→ **What is needed**:
The answer should be a number alone: the count of lines in the listing below that include "none".

→ **Source data**:

::::::::::

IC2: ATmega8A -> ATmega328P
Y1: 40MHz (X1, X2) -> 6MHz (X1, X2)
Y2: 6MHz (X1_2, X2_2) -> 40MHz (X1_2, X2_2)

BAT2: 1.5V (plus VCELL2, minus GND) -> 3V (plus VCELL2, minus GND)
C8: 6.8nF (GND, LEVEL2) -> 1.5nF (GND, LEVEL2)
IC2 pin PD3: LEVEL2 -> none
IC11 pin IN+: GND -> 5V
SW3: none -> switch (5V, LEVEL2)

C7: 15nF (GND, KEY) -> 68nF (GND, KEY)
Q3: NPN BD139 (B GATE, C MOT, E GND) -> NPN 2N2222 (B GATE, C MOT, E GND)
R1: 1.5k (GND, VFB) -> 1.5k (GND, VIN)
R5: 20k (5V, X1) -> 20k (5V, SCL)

::::::::::

→ **Answer to this exercise**:
2